=== Task to complete ===
What you return should be the complete data below, word for word, with no pictures in it.

=== Records supplied ===
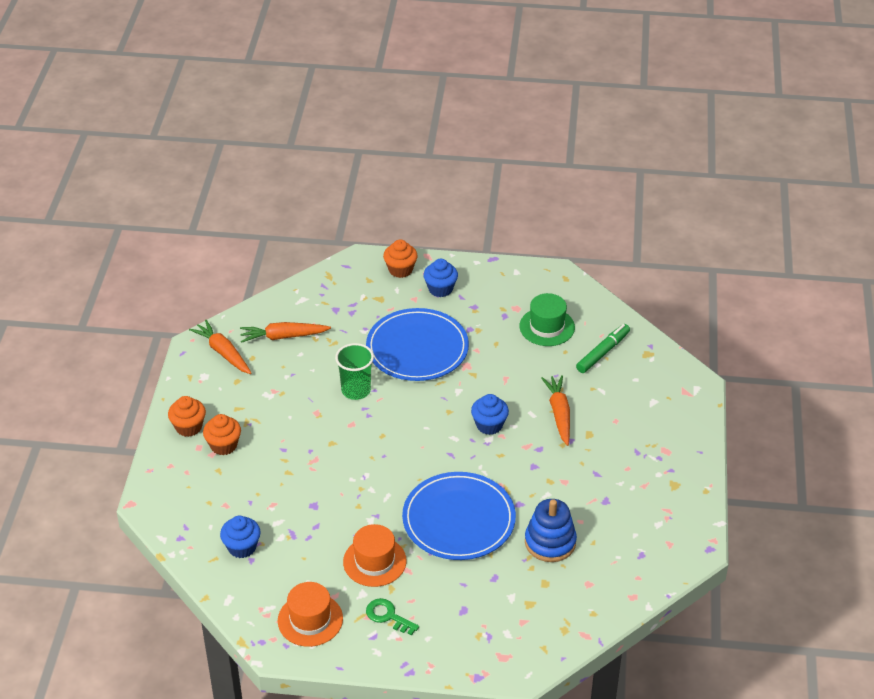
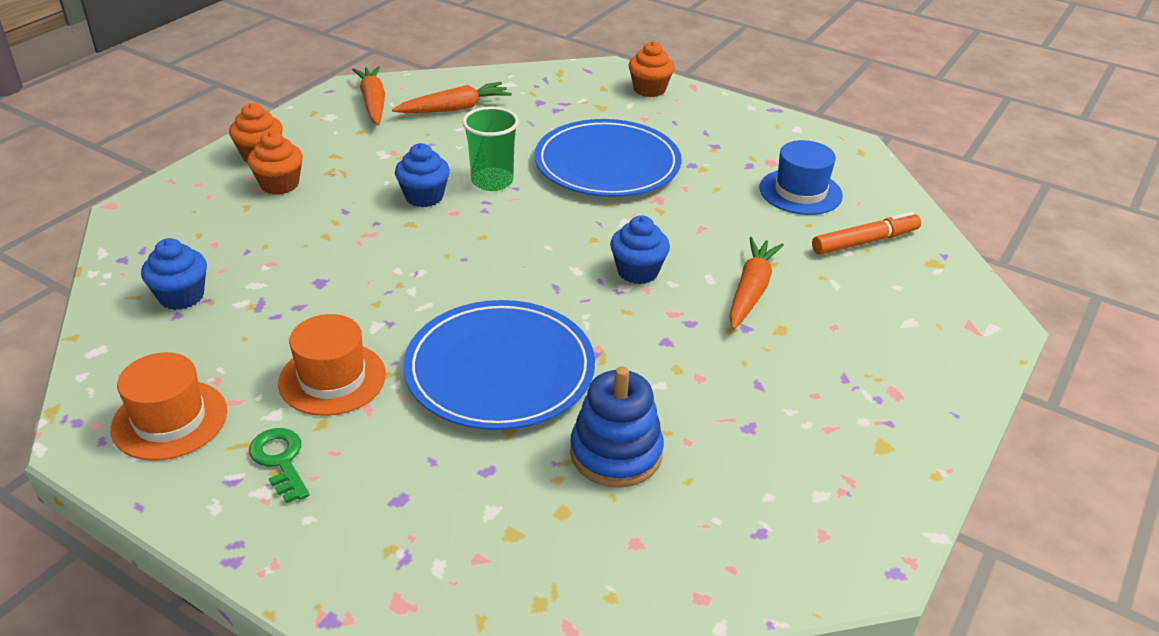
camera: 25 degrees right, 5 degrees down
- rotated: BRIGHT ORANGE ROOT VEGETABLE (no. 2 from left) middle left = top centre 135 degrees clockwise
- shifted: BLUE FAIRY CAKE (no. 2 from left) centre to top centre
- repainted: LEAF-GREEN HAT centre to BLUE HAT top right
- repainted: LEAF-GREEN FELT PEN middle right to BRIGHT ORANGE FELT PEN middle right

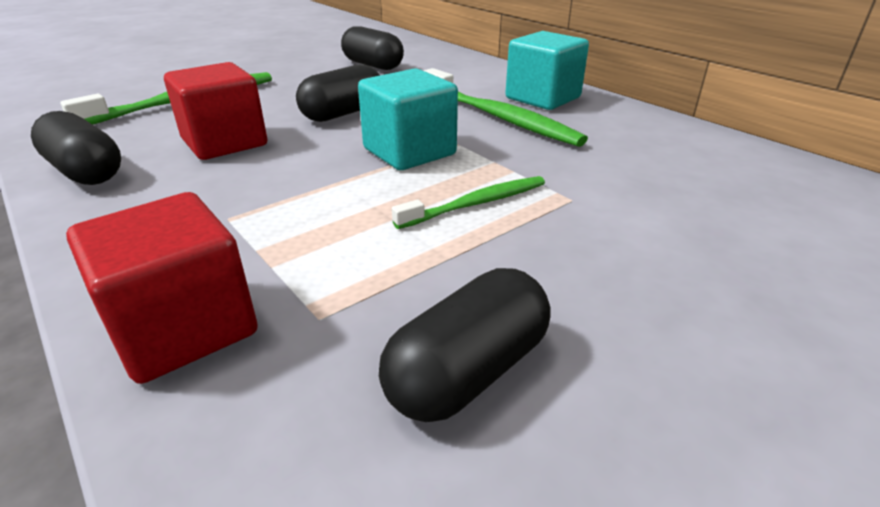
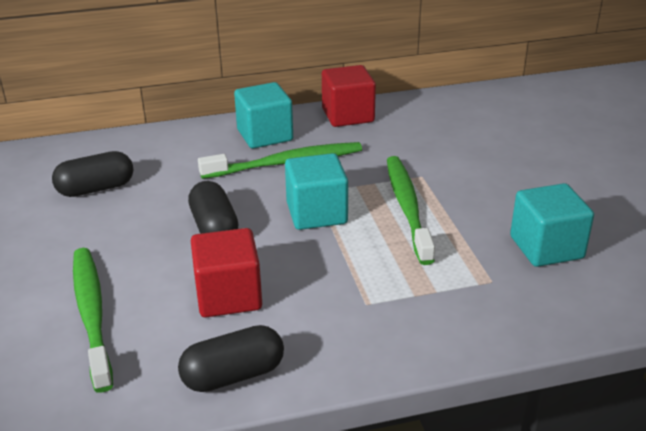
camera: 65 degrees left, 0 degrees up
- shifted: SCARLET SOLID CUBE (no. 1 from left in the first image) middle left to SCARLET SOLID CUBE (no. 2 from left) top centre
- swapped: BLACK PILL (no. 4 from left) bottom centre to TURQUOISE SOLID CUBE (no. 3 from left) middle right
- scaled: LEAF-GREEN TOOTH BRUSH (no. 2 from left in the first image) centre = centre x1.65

=== Expected output ===
camera: 25 degrees right, 5 degrees down
- rotated: BRIGHT ORANGE ROOT VEGETABLE (no. 2 from left) middle left = top centre 135 degrees clockwise
- shifted: BLUE FAIRY CAKE (no. 2 from left) centre to top centre
- repainted: LEAF-GREEN HAT centre to BLUE HAT top right
- repainted: LEAF-GREEN FELT PEN middle right to BRIGHT ORANGE FELT PEN middle right

camera: 65 degrees left, 0 degrees up
- shifted: SCARLET SOLID CUBE (no. 1 from left in the first image) middle left to SCARLET SOLID CUBE (no. 2 from left) top centre
- swapped: BLACK PILL (no. 4 from left) bottom centre to TURQUOISE SOLID CUBE (no. 3 from left) middle right
- scaled: LEAF-GREEN TOOTH BRUSH (no. 2 from left in the first image) centre = centre x1.65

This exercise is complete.